* Task instructions: All records are to be printed again exactly as they appear.

Records from a data collection:
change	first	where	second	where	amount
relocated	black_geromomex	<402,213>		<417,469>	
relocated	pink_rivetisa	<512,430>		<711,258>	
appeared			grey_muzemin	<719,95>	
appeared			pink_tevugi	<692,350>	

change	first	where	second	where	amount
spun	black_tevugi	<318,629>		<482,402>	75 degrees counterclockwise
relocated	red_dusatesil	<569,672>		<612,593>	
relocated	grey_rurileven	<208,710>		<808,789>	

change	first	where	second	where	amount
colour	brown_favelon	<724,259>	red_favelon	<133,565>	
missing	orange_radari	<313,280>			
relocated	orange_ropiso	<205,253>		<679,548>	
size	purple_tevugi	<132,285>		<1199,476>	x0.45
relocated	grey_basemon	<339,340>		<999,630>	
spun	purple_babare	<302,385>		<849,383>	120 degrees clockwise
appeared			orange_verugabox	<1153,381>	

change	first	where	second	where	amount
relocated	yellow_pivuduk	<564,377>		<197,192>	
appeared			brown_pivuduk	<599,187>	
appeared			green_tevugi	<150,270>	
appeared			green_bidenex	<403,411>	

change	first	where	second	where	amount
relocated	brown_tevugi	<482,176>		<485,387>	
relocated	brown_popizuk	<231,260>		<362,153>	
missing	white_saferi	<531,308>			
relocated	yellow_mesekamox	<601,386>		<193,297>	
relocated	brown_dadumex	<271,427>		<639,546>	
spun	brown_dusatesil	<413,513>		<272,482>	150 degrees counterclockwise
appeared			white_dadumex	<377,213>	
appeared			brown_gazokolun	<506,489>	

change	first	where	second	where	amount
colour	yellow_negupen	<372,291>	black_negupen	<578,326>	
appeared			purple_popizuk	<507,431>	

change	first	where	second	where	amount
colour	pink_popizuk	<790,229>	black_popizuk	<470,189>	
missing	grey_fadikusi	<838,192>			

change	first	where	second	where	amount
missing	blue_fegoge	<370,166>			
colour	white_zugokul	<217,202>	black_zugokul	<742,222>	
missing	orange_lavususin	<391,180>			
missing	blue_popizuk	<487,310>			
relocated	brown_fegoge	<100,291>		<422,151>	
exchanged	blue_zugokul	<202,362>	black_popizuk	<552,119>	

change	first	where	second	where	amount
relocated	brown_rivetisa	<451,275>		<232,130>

* Written solution:
change	first	where	second	where	amount
relocated	black_geromomex	<402,213>		<417,469>	
relocated	pink_rivetisa	<512,430>		<711,258>	
appeared			grey_muzemin	<719,95>	
appeared			pink_tevugi	<692,350>	

change	first	where	second	where	amount
spun	black_tevugi	<318,629>		<482,402>	75 degrees counterclockwise
relocated	red_dusatesil	<569,672>		<612,593>	
relocated	grey_rurileven	<208,710>		<808,789>	

change	first	where	second	where	amount
colour	brown_favelon	<724,259>	red_favelon	<133,565>	
missing	orange_radari	<313,280>			
relocated	orange_ropiso	<205,253>		<679,548>	
size	purple_tevugi	<132,285>		<1199,476>	x0.45
relocated	grey_basemon	<339,340>		<999,630>	
spun	purple_babare	<302,385>		<849,383>	120 degrees clockwise
appeared			orange_verugabox	<1153,381>	

change	first	where	second	where	amount
relocated	yellow_pivuduk	<564,377>		<197,192>	
appeared			brown_pivuduk	<599,187>	
appeared			green_tevugi	<150,270>	
appeared			green_bidenex	<403,411>	

change	first	where	second	where	amount
relocated	brown_tevugi	<482,176>		<485,387>	
relocated	brown_popizuk	<231,260>		<362,153>	
missing	white_saferi	<531,308>			
relocated	yellow_mesekamox	<601,386>		<193,297>	
relocated	brown_dadumex	<271,427>		<639,546>	
spun	brown_dusatesil	<413,513>		<272,482>	150 degrees counterclockwise
appeared			white_dadumex	<377,213>	
appeared			brown_gazokolun	<506,489>	

change	first	where	second	where	amount
colour	yellow_negupen	<372,291>	black_negupen	<578,326>	
appeared			purple_popizuk	<507,431>	

change	first	where	second	where	amount
colour	pink_popizuk	<790,229>	black_popizuk	<470,189>	
missing	grey_fadikusi	<838,192>			

change	first	where	second	where	amount
missing	blue_fegoge	<370,166>			
colour	white_zugokul	<217,202>	black_zugokul	<742,222>	
missing	orange_lavususin	<391,180>			
missing	blue_popizuk	<487,310>			
relocated	brown_fegoge	<100,291>		<422,151>	
exchanged	blue_zugokul	<202,362>	black_popizuk	<552,119>	

change	first	where	second	where	amount
relocated	brown_rivetisa	<451,275>		<232,130>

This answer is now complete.